Saved entries:

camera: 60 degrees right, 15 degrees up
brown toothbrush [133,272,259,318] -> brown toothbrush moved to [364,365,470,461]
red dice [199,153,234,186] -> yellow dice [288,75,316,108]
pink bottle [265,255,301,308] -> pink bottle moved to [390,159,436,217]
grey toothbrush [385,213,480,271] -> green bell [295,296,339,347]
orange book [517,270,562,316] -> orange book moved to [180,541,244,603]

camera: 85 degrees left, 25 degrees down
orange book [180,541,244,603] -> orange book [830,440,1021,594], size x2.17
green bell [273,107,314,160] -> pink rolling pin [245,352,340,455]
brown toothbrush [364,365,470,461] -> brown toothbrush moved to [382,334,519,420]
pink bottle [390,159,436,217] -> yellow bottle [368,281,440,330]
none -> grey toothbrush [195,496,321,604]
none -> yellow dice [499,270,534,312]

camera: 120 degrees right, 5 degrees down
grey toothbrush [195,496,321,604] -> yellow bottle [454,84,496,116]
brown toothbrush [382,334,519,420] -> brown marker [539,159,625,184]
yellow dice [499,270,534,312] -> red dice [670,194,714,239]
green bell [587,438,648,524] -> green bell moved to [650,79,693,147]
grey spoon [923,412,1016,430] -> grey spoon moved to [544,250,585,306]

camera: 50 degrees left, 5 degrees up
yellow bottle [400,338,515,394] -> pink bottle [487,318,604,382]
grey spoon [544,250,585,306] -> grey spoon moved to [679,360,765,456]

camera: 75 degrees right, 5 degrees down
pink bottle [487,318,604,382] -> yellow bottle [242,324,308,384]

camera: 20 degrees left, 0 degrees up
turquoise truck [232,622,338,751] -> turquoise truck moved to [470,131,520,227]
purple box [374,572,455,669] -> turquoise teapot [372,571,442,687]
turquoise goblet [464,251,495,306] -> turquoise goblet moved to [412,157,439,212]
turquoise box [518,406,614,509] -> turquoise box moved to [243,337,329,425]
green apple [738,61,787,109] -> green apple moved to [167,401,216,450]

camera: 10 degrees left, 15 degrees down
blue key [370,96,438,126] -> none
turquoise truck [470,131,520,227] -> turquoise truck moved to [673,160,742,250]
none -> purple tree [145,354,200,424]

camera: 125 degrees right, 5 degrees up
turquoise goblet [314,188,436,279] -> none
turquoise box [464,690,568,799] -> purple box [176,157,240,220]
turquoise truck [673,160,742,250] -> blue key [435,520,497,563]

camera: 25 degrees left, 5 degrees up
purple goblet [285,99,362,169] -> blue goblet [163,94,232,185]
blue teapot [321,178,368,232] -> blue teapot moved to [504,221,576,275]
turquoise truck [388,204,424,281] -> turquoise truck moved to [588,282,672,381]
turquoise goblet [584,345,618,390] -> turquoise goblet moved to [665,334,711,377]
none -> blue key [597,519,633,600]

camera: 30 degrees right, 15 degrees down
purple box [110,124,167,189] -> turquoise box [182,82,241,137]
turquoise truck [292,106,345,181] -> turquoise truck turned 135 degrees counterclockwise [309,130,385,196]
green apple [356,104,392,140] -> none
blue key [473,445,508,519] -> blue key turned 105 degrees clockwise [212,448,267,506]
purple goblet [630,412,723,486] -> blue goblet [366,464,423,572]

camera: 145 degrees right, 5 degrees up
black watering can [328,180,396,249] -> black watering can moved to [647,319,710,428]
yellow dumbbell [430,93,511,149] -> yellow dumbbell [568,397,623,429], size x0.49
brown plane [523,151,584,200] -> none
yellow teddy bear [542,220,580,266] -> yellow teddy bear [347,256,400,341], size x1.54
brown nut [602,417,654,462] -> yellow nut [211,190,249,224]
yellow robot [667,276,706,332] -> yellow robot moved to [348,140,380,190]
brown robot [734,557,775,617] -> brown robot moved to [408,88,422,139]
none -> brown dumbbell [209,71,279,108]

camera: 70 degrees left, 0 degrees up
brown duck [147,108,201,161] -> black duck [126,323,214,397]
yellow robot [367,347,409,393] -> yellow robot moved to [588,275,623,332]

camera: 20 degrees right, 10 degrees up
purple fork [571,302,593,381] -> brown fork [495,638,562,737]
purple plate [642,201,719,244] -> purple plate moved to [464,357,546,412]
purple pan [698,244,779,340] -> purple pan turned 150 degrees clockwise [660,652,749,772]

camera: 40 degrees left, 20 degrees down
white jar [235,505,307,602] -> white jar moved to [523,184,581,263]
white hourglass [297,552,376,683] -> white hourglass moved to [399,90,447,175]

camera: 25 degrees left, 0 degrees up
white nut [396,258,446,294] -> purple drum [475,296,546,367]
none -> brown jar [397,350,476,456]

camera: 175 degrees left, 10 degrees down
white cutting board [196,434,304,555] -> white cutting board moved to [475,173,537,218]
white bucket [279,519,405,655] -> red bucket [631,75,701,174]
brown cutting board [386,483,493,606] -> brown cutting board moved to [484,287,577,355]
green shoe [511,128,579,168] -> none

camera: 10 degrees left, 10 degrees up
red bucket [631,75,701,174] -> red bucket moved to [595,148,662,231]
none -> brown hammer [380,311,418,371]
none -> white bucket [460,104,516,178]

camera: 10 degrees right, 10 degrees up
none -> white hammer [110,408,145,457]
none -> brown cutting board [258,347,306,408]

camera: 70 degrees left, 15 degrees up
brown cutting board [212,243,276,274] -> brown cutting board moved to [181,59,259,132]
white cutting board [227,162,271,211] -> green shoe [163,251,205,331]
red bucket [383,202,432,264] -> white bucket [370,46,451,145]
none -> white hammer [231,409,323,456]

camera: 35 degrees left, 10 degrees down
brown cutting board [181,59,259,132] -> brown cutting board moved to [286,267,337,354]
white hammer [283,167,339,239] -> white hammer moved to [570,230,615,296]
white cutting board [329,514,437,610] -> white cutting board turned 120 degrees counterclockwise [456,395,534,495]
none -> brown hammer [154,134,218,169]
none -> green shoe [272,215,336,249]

Exercise goal:
Extract every entry above as it appears.

Response to this exercise:
camera: 60 degrees right, 15 degrees up
brown toothbrush [133,272,259,318] -> brown toothbrush moved to [364,365,470,461]
red dice [199,153,234,186] -> yellow dice [288,75,316,108]
pink bottle [265,255,301,308] -> pink bottle moved to [390,159,436,217]
grey toothbrush [385,213,480,271] -> green bell [295,296,339,347]
orange book [517,270,562,316] -> orange book moved to [180,541,244,603]

camera: 85 degrees left, 25 degrees down
orange book [180,541,244,603] -> orange book [830,440,1021,594], size x2.17
green bell [273,107,314,160] -> pink rolling pin [245,352,340,455]
brown toothbrush [364,365,470,461] -> brown toothbrush moved to [382,334,519,420]
pink bottle [390,159,436,217] -> yellow bottle [368,281,440,330]
none -> grey toothbrush [195,496,321,604]
none -> yellow dice [499,270,534,312]

camera: 120 degrees right, 5 degrees down
grey toothbrush [195,496,321,604] -> yellow bottle [454,84,496,116]
brown toothbrush [382,334,519,420] -> brown marker [539,159,625,184]
yellow dice [499,270,534,312] -> red dice [670,194,714,239]
green bell [587,438,648,524] -> green bell moved to [650,79,693,147]
grey spoon [923,412,1016,430] -> grey spoon moved to [544,250,585,306]

camera: 50 degrees left, 5 degrees up
yellow bottle [400,338,515,394] -> pink bottle [487,318,604,382]
grey spoon [544,250,585,306] -> grey spoon moved to [679,360,765,456]

camera: 75 degrees right, 5 degrees down
pink bottle [487,318,604,382] -> yellow bottle [242,324,308,384]

camera: 20 degrees left, 0 degrees up
turquoise truck [232,622,338,751] -> turquoise truck moved to [470,131,520,227]
purple box [374,572,455,669] -> turquoise teapot [372,571,442,687]
turquoise goblet [464,251,495,306] -> turquoise goblet moved to [412,157,439,212]
turquoise box [518,406,614,509] -> turquoise box moved to [243,337,329,425]
green apple [738,61,787,109] -> green apple moved to [167,401,216,450]

camera: 10 degrees left, 15 degrees down
blue key [370,96,438,126] -> none
turquoise truck [470,131,520,227] -> turquoise truck moved to [673,160,742,250]
none -> purple tree [145,354,200,424]

camera: 125 degrees right, 5 degrees up
turquoise goblet [314,188,436,279] -> none
turquoise box [464,690,568,799] -> purple box [176,157,240,220]
turquoise truck [673,160,742,250] -> blue key [435,520,497,563]

camera: 25 degrees left, 5 degrees up
purple goblet [285,99,362,169] -> blue goblet [163,94,232,185]
blue teapot [321,178,368,232] -> blue teapot moved to [504,221,576,275]
turquoise truck [388,204,424,281] -> turquoise truck moved to [588,282,672,381]
turquoise goblet [584,345,618,390] -> turquoise goblet moved to [665,334,711,377]
none -> blue key [597,519,633,600]

camera: 30 degrees right, 15 degrees down
purple box [110,124,167,189] -> turquoise box [182,82,241,137]
turquoise truck [292,106,345,181] -> turquoise truck turned 135 degrees counterclockwise [309,130,385,196]
green apple [356,104,392,140] -> none
blue key [473,445,508,519] -> blue key turned 105 degrees clockwise [212,448,267,506]
purple goblet [630,412,723,486] -> blue goblet [366,464,423,572]

camera: 145 degrees right, 5 degrees up
black watering can [328,180,396,249] -> black watering can moved to [647,319,710,428]
yellow dumbbell [430,93,511,149] -> yellow dumbbell [568,397,623,429], size x0.49
brown plane [523,151,584,200] -> none
yellow teddy bear [542,220,580,266] -> yellow teddy bear [347,256,400,341], size x1.54
brown nut [602,417,654,462] -> yellow nut [211,190,249,224]
yellow robot [667,276,706,332] -> yellow robot moved to [348,140,380,190]
brown robot [734,557,775,617] -> brown robot moved to [408,88,422,139]
none -> brown dumbbell [209,71,279,108]

camera: 70 degrees left, 0 degrees up
brown duck [147,108,201,161] -> black duck [126,323,214,397]
yellow robot [367,347,409,393] -> yellow robot moved to [588,275,623,332]

camera: 20 degrees right, 10 degrees up
purple fork [571,302,593,381] -> brown fork [495,638,562,737]
purple plate [642,201,719,244] -> purple plate moved to [464,357,546,412]
purple pan [698,244,779,340] -> purple pan turned 150 degrees clockwise [660,652,749,772]

camera: 40 degrees left, 20 degrees down
white jar [235,505,307,602] -> white jar moved to [523,184,581,263]
white hourglass [297,552,376,683] -> white hourglass moved to [399,90,447,175]

camera: 25 degrees left, 0 degrees up
white nut [396,258,446,294] -> purple drum [475,296,546,367]
none -> brown jar [397,350,476,456]

camera: 175 degrees left, 10 degrees down
white cutting board [196,434,304,555] -> white cutting board moved to [475,173,537,218]
white bucket [279,519,405,655] -> red bucket [631,75,701,174]
brown cutting board [386,483,493,606] -> brown cutting board moved to [484,287,577,355]
green shoe [511,128,579,168] -> none

camera: 10 degrees left, 10 degrees up
red bucket [631,75,701,174] -> red bucket moved to [595,148,662,231]
none -> brown hammer [380,311,418,371]
none -> white bucket [460,104,516,178]

camera: 10 degrees right, 10 degrees up
none -> white hammer [110,408,145,457]
none -> brown cutting board [258,347,306,408]

camera: 70 degrees left, 15 degrees up
brown cutting board [212,243,276,274] -> brown cutting board moved to [181,59,259,132]
white cutting board [227,162,271,211] -> green shoe [163,251,205,331]
red bucket [383,202,432,264] -> white bucket [370,46,451,145]
none -> white hammer [231,409,323,456]

camera: 35 degrees left, 10 degrees down
brown cutting board [181,59,259,132] -> brown cutting board moved to [286,267,337,354]
white hammer [283,167,339,239] -> white hammer moved to [570,230,615,296]
white cutting board [329,514,437,610] -> white cutting board turned 120 degrees counterclockwise [456,395,534,495]
none -> brown hammer [154,134,218,169]
none -> green shoe [272,215,336,249]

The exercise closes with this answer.